**PROBLEM**
Beneath this instruction is a block of data; output from it exactly the lines that run from the one containing "Highlight carcinoma." through the one containing "Look at this", inclusive.

----------

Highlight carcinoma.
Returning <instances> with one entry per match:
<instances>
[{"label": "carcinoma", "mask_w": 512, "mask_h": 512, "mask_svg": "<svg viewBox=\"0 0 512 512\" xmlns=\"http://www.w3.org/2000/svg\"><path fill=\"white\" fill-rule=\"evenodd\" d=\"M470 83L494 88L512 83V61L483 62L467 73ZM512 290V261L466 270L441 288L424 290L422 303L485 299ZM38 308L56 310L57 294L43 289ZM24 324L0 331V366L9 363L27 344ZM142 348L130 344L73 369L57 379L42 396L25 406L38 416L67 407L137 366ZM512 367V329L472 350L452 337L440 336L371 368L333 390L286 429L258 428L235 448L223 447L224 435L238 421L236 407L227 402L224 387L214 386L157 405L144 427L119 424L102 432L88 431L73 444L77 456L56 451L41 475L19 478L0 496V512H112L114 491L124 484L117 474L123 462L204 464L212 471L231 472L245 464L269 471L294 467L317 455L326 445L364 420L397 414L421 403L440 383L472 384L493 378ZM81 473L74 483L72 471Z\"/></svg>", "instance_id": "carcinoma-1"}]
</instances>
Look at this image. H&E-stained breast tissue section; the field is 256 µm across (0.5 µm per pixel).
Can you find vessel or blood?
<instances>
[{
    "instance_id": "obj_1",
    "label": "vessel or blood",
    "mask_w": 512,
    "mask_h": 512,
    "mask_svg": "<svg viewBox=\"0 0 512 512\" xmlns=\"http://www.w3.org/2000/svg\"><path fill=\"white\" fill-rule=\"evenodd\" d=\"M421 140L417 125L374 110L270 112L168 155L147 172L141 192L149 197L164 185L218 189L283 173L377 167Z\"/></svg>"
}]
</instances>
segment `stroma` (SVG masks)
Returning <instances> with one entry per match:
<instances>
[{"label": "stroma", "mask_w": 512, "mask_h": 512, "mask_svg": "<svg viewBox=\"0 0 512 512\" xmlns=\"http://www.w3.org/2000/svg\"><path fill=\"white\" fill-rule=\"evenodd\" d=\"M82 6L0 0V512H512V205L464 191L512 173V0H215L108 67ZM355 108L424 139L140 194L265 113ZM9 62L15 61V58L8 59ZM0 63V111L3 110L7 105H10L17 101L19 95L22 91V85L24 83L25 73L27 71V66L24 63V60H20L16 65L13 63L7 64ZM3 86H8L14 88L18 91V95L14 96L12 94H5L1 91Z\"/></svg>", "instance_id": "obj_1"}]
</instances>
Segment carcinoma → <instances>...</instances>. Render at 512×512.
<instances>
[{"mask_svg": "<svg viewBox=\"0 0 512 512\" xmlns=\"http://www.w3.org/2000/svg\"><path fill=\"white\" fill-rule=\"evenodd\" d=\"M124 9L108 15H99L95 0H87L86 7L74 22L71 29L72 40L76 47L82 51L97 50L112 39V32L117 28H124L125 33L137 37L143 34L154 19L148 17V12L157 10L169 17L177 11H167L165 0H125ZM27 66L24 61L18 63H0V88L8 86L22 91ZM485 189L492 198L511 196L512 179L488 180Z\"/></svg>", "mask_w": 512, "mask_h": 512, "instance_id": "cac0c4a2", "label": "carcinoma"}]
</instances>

----------

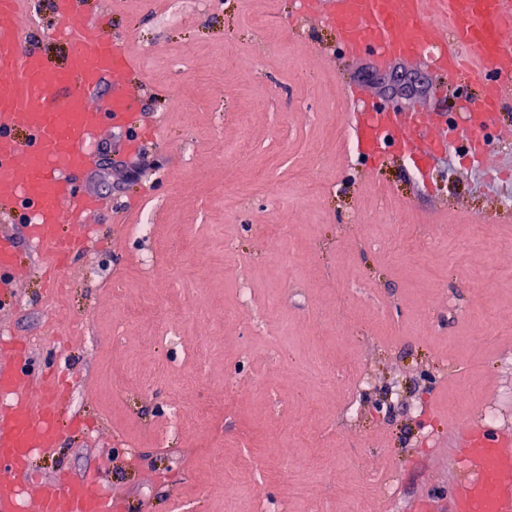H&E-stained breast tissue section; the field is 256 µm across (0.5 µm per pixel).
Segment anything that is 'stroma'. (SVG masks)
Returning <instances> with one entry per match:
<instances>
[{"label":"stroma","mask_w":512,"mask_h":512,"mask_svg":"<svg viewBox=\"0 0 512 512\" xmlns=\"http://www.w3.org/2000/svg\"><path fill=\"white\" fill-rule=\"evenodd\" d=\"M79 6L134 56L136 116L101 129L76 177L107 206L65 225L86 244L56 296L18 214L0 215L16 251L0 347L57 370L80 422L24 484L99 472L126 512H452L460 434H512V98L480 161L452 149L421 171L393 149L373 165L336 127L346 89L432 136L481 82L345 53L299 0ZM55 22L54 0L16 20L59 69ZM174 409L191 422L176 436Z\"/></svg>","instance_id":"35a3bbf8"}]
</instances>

----------

**SOLUTION FOR THIS PROBLEM**
Highlight carcinoma.
Returning <instances> with one entry per match:
<instances>
[{"label": "carcinoma", "mask_w": 512, "mask_h": 512, "mask_svg": "<svg viewBox=\"0 0 512 512\" xmlns=\"http://www.w3.org/2000/svg\"><path fill=\"white\" fill-rule=\"evenodd\" d=\"M470 83L494 88L512 83V61L483 62L467 73ZM512 290V261L466 270L441 288L424 290L422 303L485 299ZM38 308L56 310L57 294L43 289ZM24 324L0 331V366L9 363L27 344ZM142 348L130 344L73 369L57 379L42 396L25 406L38 416L67 407L137 366ZM512 367V329L472 350L452 337L440 336L371 368L333 390L286 429L258 428L235 448L223 447L224 435L238 421L236 407L227 402L224 387L214 386L157 405L144 427L119 424L102 432L88 431L73 444L77 456L56 451L41 475L19 478L0 496V512H112L114 491L124 484L117 474L123 462L204 464L212 471L231 472L245 464L269 471L294 467L317 455L326 445L364 420L397 414L421 403L440 383L472 384L493 378ZM81 473L74 483L72 471Z\"/></svg>", "instance_id": "carcinoma-1"}]
</instances>
Look at this image. H&E-stained breast tissue section; the field is 256 µm across (0.5 µm per pixel).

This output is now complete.